- Goal of the exercise -
Would you copy the lines below exactly and omit the images?

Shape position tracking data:
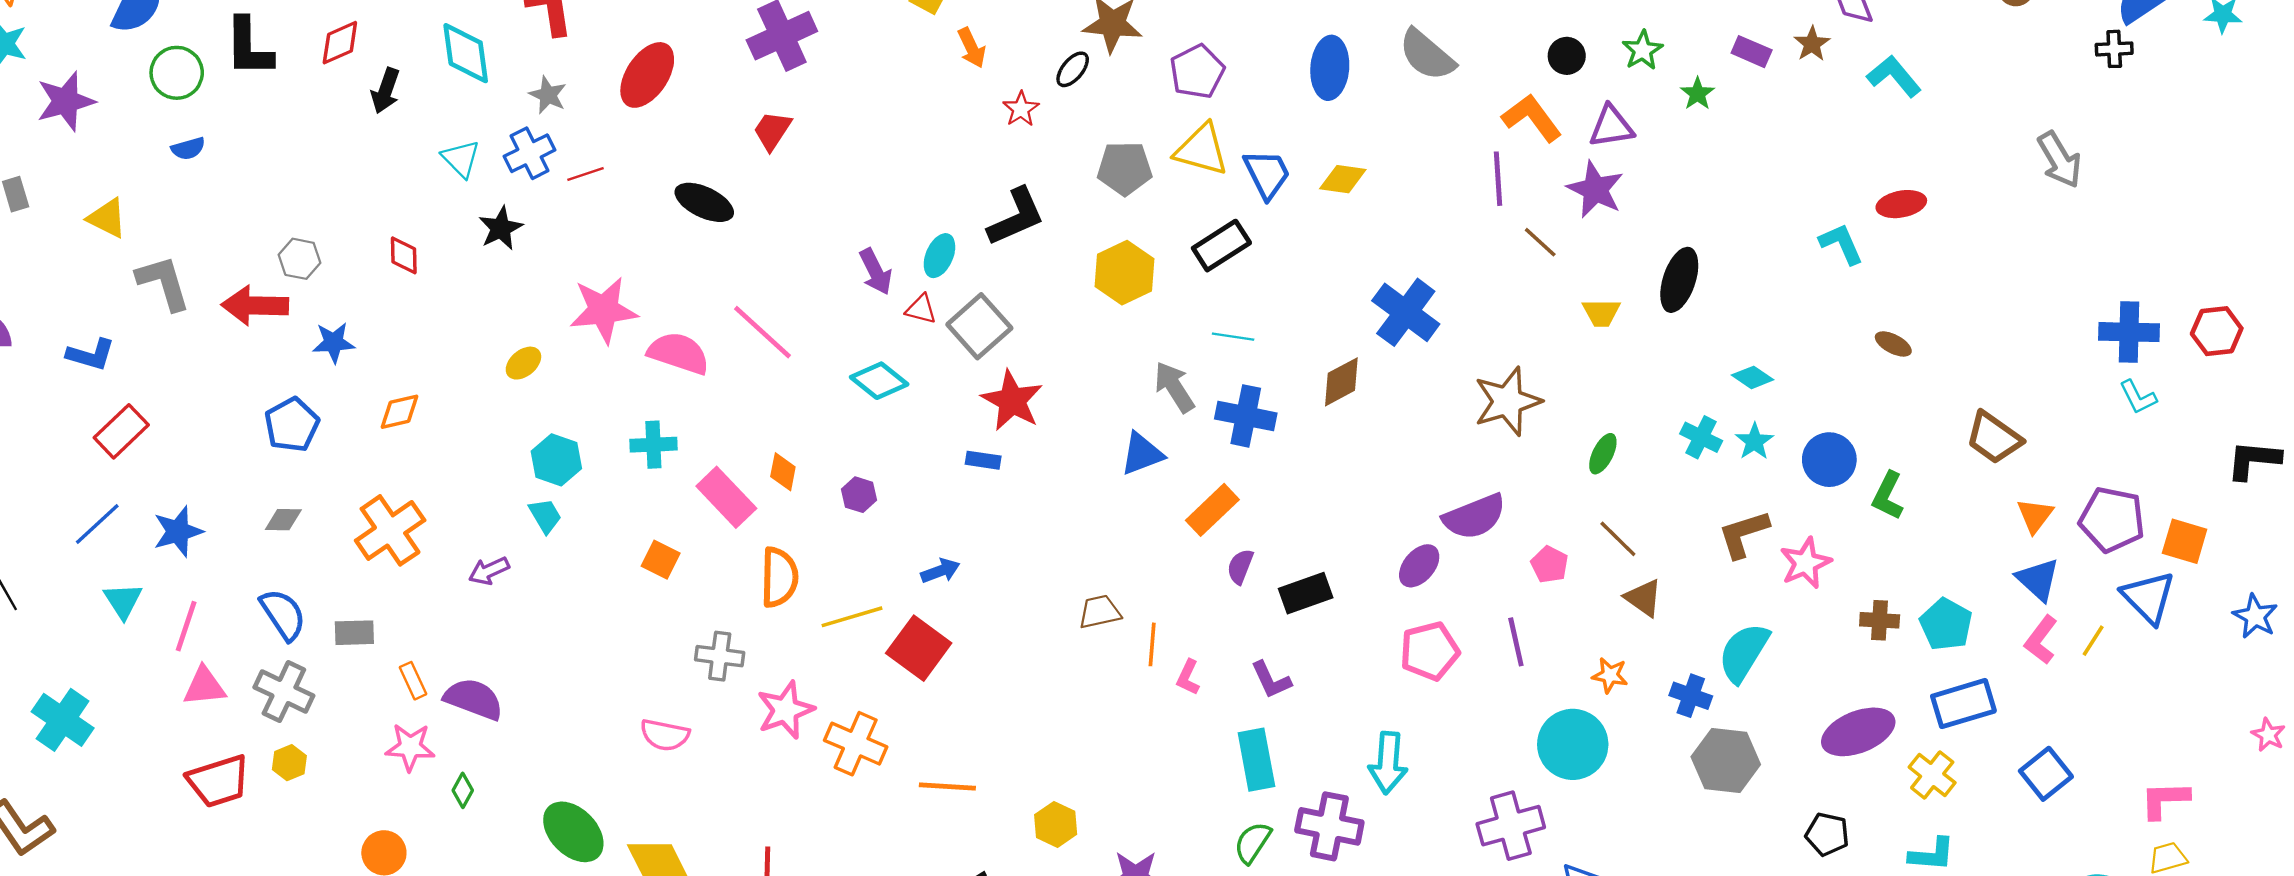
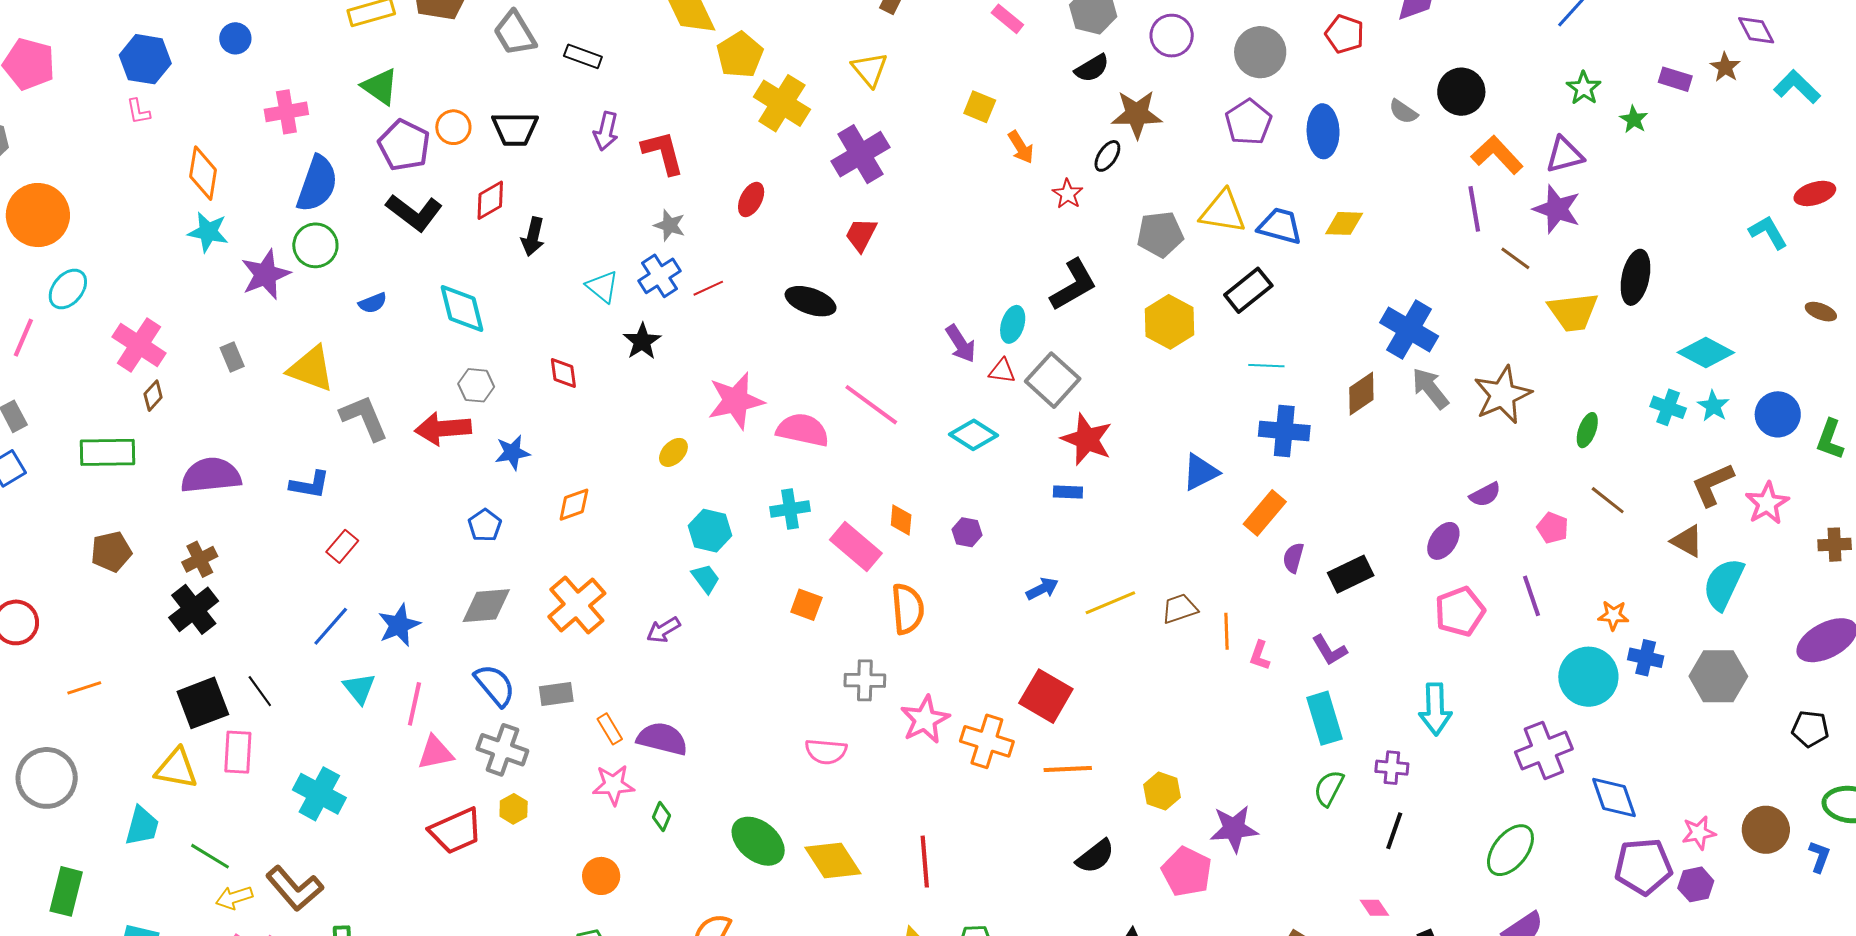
black L-shape: (249, 47) -> (414, 212), turned -46
cyan diamond: (466, 53) -> (462, 308), moved
gray semicircle: (1427, 55) -> (1403, 112), size x0.6
black circle: (1567, 56) -> (1461, 92), moved, size x1.5
purple pentagon: (1197, 72) -> (1248, 122), moved
green circle: (177, 73) -> (315, 245), moved
red ellipse: (647, 75) -> (751, 199), size x0.6
blue trapezoid: (1267, 174) -> (1280, 226), turned -42
yellow triangle: (107, 218) -> (311, 369), size x1.4
yellow trapezoid: (1601, 313) -> (1573, 312), size x1.6
cyan diamond: (1753, 377) -> (1706, 352), size x1.6
gray arrow: (1174, 387) -> (1430, 388), moved
blue pentagon: (292, 425) -> (485, 525), size x0.7
red rectangle: (121, 431) -> (342, 546), size x0.7
purple semicircle: (1474, 517) -> (1485, 495), size x0.6
gray diamond: (283, 520) -> (486, 606), size x1.6
brown triangle: (1643, 598) -> (1687, 541), moved
yellow line: (852, 617) -> (1110, 603), moved
red square: (919, 648) -> (1046, 696), moved
blue cross: (1691, 696) -> (1646, 658), moved
purple cross: (1329, 826) -> (1392, 768), size x0.6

- Solution for this task -
black L-shape: (249, 47) -> (414, 212), turned -46
cyan diamond: (466, 53) -> (462, 308), moved
gray semicircle: (1427, 55) -> (1403, 112), size x0.6
black circle: (1567, 56) -> (1461, 92), moved, size x1.5
purple pentagon: (1197, 72) -> (1248, 122), moved
green circle: (177, 73) -> (315, 245), moved
red ellipse: (647, 75) -> (751, 199), size x0.6
blue trapezoid: (1267, 174) -> (1280, 226), turned -42
yellow triangle: (107, 218) -> (311, 369), size x1.4
yellow trapezoid: (1601, 313) -> (1573, 312), size x1.6
cyan diamond: (1753, 377) -> (1706, 352), size x1.6
gray arrow: (1174, 387) -> (1430, 388), moved
blue pentagon: (292, 425) -> (485, 525), size x0.7
red rectangle: (121, 431) -> (342, 546), size x0.7
purple semicircle: (1474, 517) -> (1485, 495), size x0.6
gray diamond: (283, 520) -> (486, 606), size x1.6
brown triangle: (1643, 598) -> (1687, 541), moved
yellow line: (852, 617) -> (1110, 603), moved
red square: (919, 648) -> (1046, 696), moved
blue cross: (1691, 696) -> (1646, 658), moved
purple cross: (1329, 826) -> (1392, 768), size x0.6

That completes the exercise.